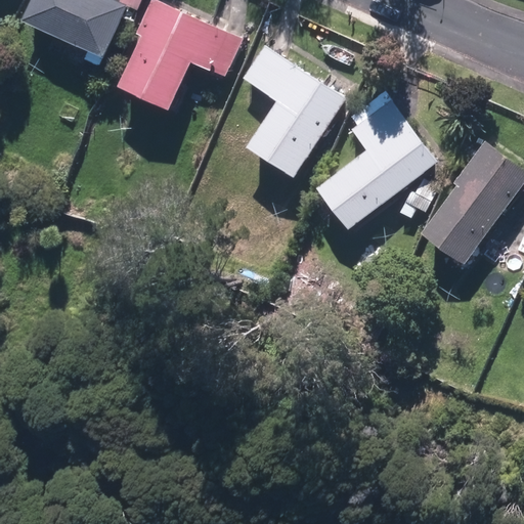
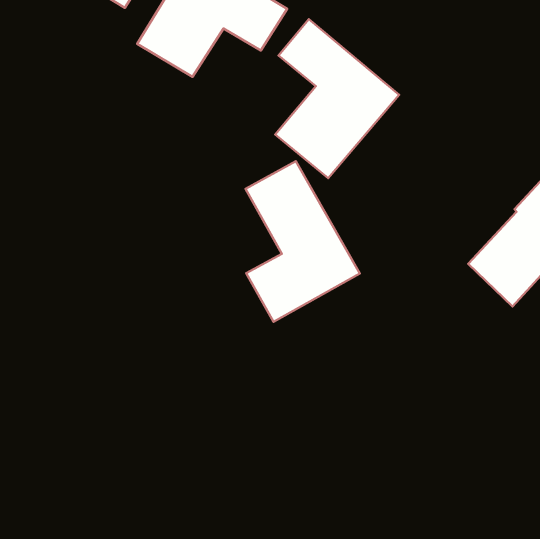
building: [320,91,436,226] -> none
building: none -> [245,161,360,322]

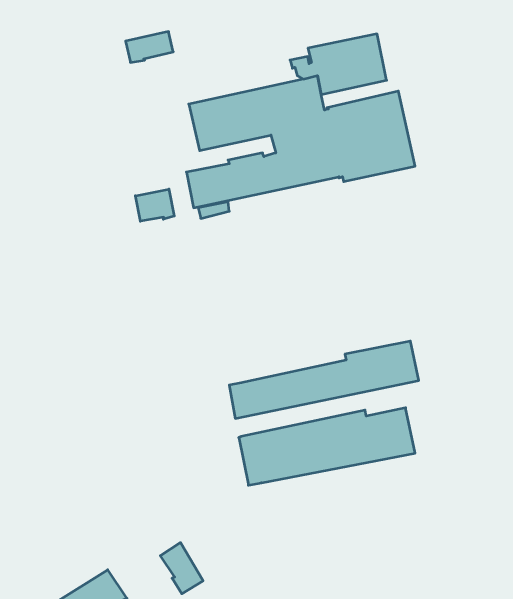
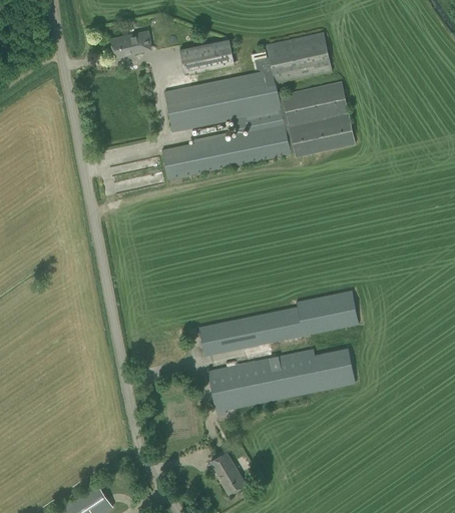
building: none -> [178,38,234,75]
building: [135,189,174,221] -> none
building: [160,543,203,594] -> [209,451,246,494]

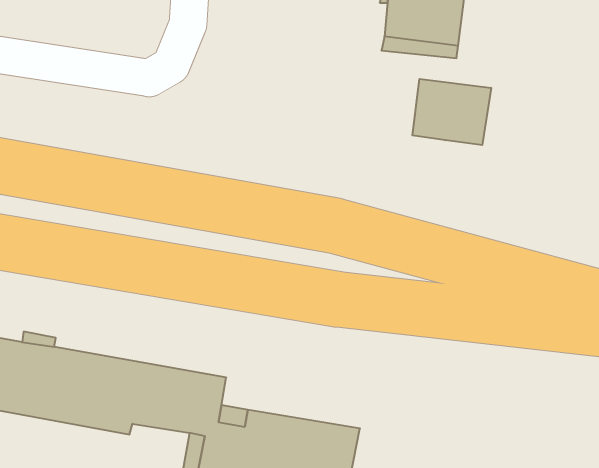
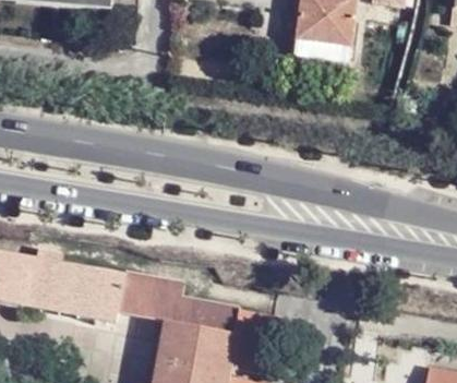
building: [412,79,491,145] -> none

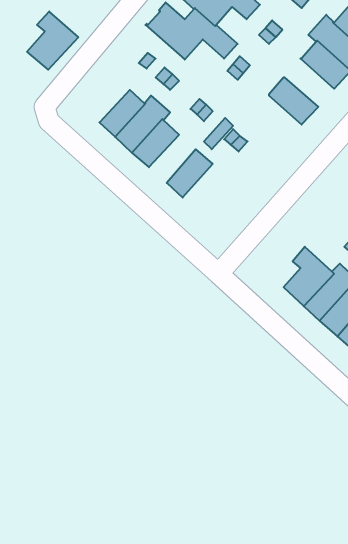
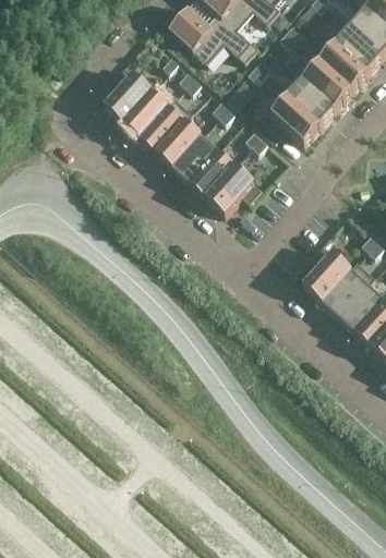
building: [27,11,78,70] -> [102,66,153,123]
building: none -> [294,53,351,108]
building: none -> [263,88,319,144]
building: none -> [171,135,217,182]
building: none -> [204,163,261,215]

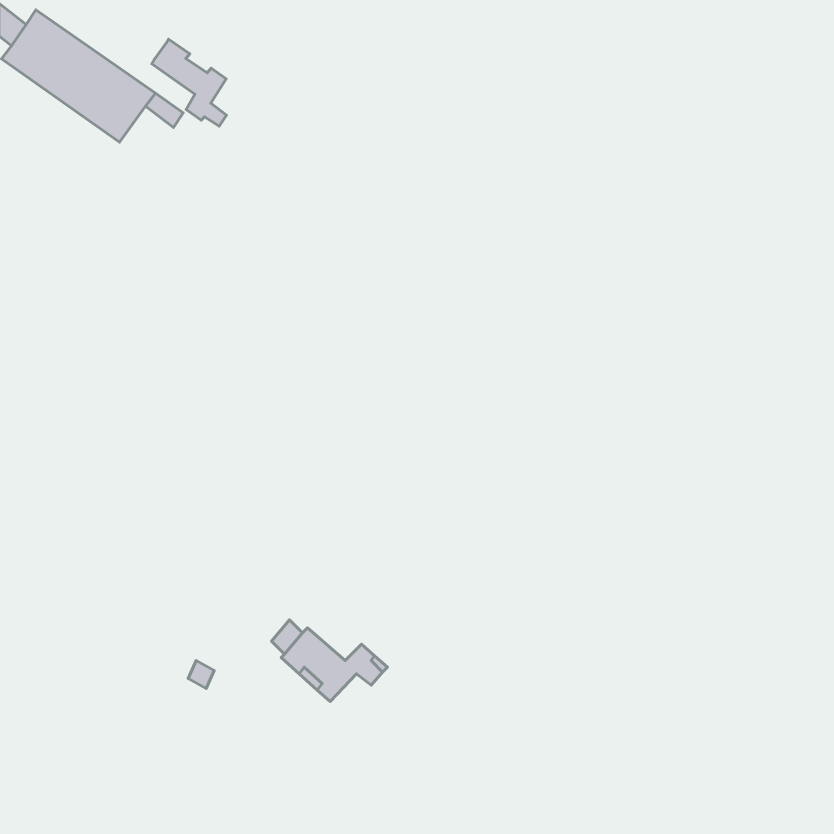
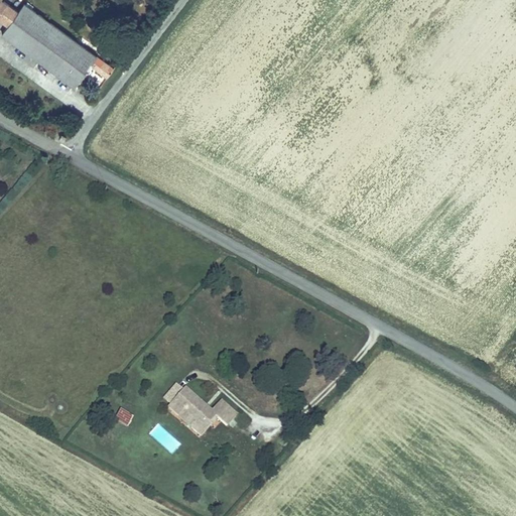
building: [152,39,227,126] -> none

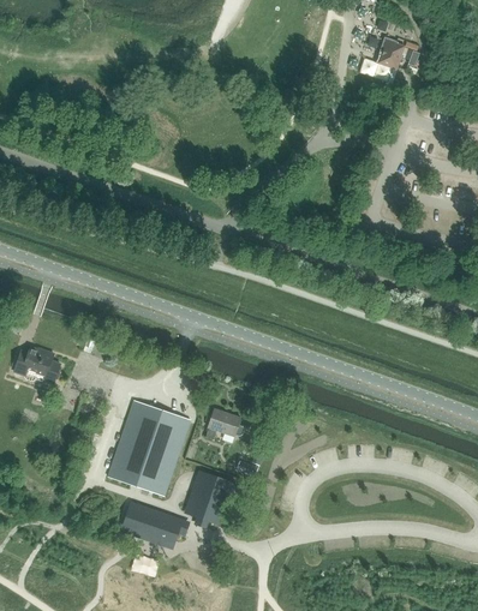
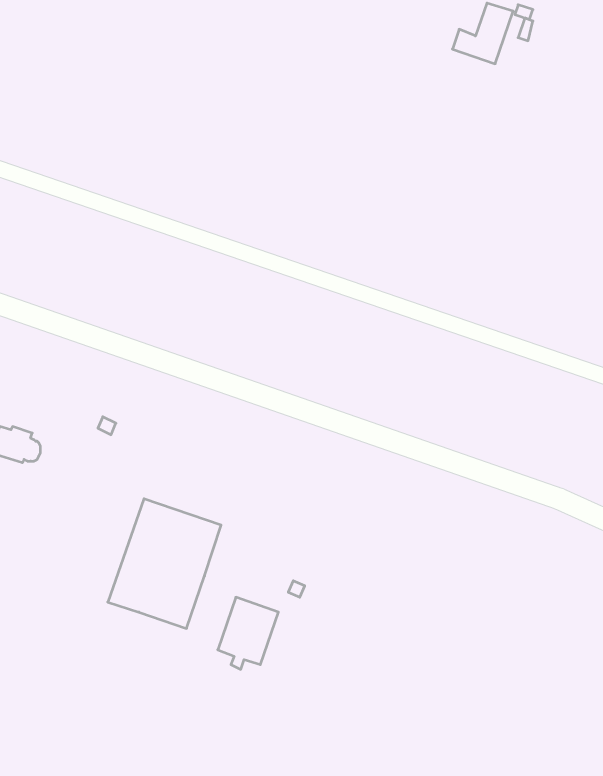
building: [205,408,244,438] -> none
building: [123,504,186,546] -> none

+++

Skip every picture. Repeat word for word the lines from the line holding "building: none -> [294,53,351,108]" through the end of the entries above.

building: none -> [294,53,351,108]
building: none -> [263,88,319,144]
building: none -> [171,135,217,182]
building: none -> [204,163,261,215]

building: [152,39,227,126] -> none

building: [205,408,244,438] -> none
building: [123,504,186,546] -> none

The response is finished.